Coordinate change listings
========================================
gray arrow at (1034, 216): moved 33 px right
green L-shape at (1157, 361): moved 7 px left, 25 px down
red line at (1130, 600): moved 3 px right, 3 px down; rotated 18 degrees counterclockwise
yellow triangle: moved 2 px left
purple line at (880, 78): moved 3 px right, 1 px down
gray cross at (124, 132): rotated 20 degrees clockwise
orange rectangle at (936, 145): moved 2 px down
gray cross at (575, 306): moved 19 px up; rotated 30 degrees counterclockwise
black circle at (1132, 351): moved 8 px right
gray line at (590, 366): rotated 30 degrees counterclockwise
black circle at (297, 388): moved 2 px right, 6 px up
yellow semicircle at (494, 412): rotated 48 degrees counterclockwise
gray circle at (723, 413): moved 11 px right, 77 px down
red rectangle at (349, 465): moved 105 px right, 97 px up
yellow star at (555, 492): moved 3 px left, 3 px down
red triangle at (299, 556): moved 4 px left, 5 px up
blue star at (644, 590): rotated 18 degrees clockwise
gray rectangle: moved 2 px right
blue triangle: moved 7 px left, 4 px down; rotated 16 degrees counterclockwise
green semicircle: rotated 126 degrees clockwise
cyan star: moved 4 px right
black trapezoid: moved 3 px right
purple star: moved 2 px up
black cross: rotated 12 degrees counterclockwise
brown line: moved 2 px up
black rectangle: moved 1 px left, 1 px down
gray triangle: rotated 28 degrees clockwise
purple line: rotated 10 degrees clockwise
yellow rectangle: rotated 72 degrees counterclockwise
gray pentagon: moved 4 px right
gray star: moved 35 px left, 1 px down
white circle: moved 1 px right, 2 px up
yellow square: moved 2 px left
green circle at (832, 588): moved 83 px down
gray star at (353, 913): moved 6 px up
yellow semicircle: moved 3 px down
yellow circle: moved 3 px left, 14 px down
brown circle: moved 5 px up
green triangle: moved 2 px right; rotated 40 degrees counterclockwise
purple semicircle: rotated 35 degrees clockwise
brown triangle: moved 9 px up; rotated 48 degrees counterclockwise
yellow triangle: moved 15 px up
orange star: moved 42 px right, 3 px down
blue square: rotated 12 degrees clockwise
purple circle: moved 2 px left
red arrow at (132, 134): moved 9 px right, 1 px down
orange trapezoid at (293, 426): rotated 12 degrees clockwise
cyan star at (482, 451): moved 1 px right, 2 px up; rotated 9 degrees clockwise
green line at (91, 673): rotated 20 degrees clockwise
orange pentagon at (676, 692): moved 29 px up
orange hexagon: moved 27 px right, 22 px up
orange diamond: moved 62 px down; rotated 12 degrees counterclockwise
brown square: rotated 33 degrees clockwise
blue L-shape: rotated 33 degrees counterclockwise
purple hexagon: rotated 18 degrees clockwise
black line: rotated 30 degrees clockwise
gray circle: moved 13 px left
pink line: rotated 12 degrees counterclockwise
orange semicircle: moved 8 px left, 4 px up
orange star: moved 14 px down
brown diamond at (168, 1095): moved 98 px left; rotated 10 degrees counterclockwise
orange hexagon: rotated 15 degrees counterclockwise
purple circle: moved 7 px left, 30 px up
========================================
> About this exercise: Begin at the first line of the records above and quote every line verbatim through the one that contains "gray star: moved 35 px left, 1 px down".

> Final answer:
gray arrow at (1034, 216): moved 33 px right
green L-shape at (1157, 361): moved 7 px left, 25 px down
red line at (1130, 600): moved 3 px right, 3 px down; rotated 18 degrees counterclockwise
yellow triangle: moved 2 px left
purple line at (880, 78): moved 3 px right, 1 px down
gray cross at (124, 132): rotated 20 degrees clockwise
orange rectangle at (936, 145): moved 2 px down
gray cross at (575, 306): moved 19 px up; rotated 30 degrees counterclockwise
black circle at (1132, 351): moved 8 px right
gray line at (590, 366): rotated 30 degrees counterclockwise
black circle at (297, 388): moved 2 px right, 6 px up
yellow semicircle at (494, 412): rotated 48 degrees counterclockwise
gray circle at (723, 413): moved 11 px right, 77 px down
red rectangle at (349, 465): moved 105 px right, 97 px up
yellow star at (555, 492): moved 3 px left, 3 px down
red triangle at (299, 556): moved 4 px left, 5 px up
blue star at (644, 590): rotated 18 degrees clockwise
gray rectangle: moved 2 px right
blue triangle: moved 7 px left, 4 px down; rotated 16 degrees counterclockwise
green semicircle: rotated 126 degrees clockwise
cyan star: moved 4 px right
black trapezoid: moved 3 px right
purple star: moved 2 px up
black cross: rotated 12 degrees counterclockwise
brown line: moved 2 px up
black rectangle: moved 1 px left, 1 px down
gray triangle: rotated 28 degrees clockwise
purple line: rotated 10 degrees clockwise
yellow rectangle: rotated 72 degrees counterclockwise
gray pentagon: moved 4 px right
gray star: moved 35 px left, 1 px down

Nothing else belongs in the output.